[TASK OBJECTIVE]: Copy out every line of the data that has the word "right" somewhere in it.

── EXTRACTED ENTRIES

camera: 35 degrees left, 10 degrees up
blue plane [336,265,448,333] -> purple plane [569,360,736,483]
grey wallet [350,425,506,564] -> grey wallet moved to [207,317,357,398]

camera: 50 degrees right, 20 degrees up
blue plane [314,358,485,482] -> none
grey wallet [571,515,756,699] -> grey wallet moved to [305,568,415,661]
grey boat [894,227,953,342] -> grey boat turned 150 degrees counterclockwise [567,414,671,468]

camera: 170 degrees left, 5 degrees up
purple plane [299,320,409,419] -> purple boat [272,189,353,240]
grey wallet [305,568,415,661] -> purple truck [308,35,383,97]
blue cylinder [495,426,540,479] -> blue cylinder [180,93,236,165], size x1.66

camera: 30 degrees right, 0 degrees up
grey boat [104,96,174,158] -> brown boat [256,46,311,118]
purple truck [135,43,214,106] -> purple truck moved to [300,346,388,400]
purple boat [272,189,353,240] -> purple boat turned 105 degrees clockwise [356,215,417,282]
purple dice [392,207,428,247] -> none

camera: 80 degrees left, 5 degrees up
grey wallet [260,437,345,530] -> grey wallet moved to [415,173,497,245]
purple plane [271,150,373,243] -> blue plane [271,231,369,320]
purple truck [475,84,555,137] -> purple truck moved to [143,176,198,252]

────
── EXTRACTED ENTRIES

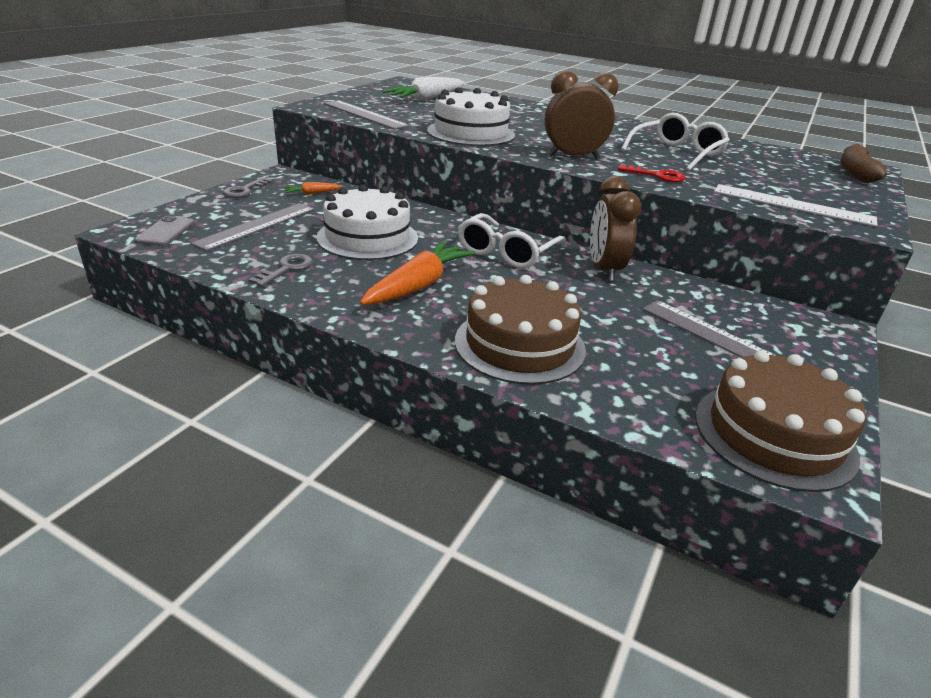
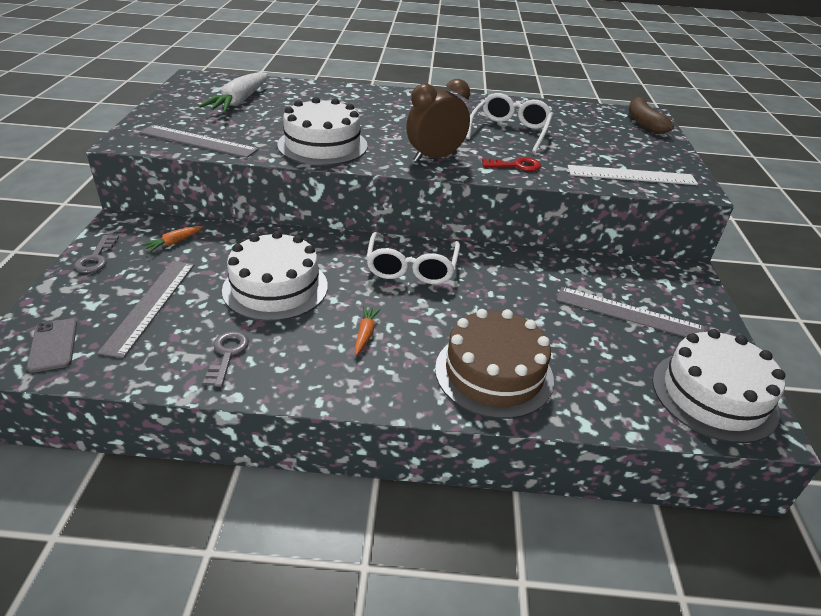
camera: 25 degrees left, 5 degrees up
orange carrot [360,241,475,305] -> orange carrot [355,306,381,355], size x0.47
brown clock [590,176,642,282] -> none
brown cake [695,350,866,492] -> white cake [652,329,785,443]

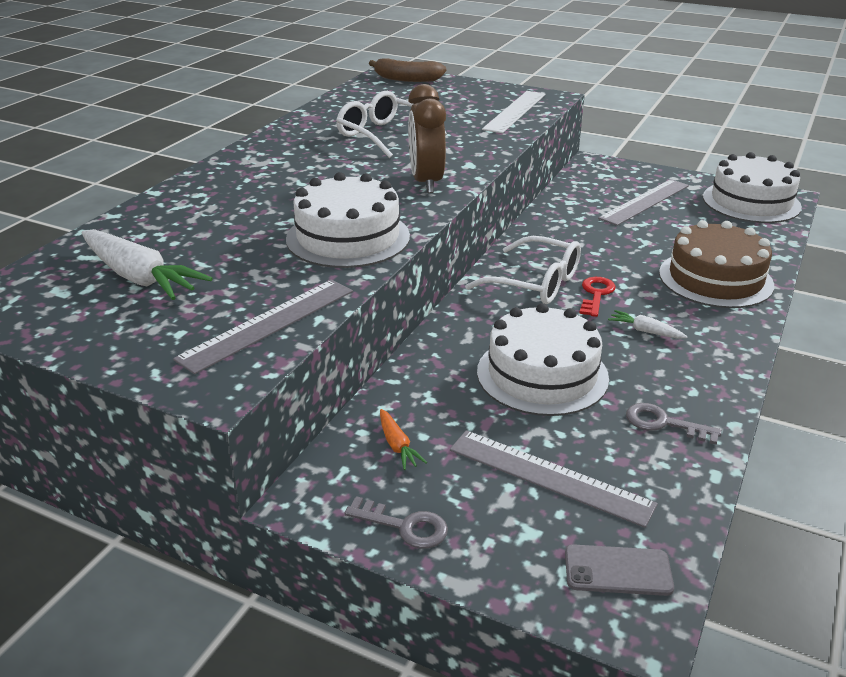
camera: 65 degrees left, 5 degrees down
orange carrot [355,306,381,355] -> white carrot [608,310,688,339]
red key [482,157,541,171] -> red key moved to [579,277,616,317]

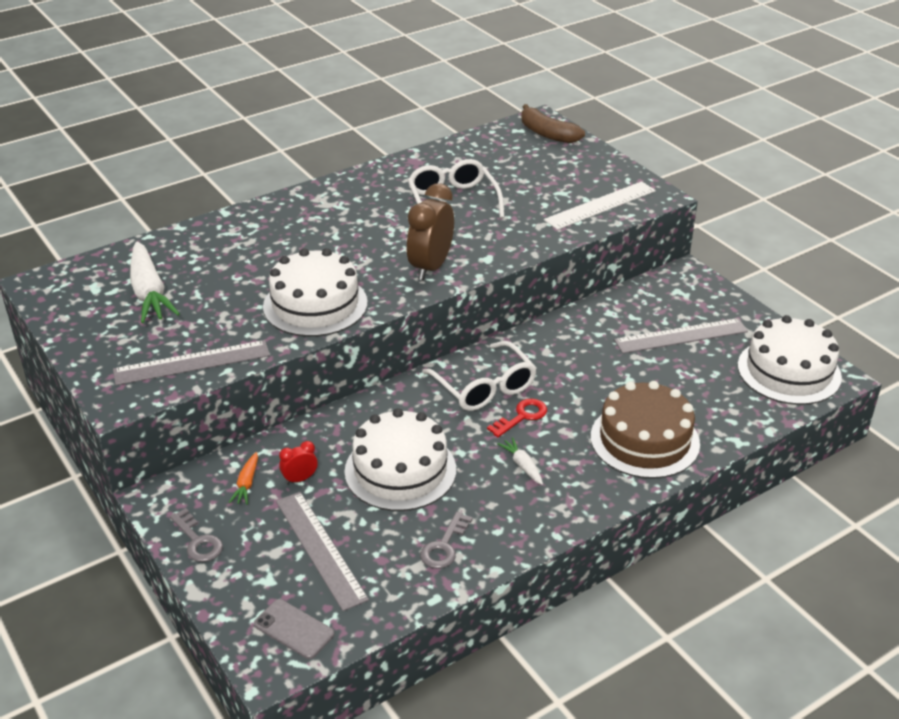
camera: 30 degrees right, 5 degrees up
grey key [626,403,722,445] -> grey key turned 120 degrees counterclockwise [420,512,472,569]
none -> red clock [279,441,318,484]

────

[EXERCISE RESULT]:
camera: 50 degrees right, 20 degrees up
camera: 30 degrees right, 0 degrees up
camera: 30 degrees right, 5 degrees up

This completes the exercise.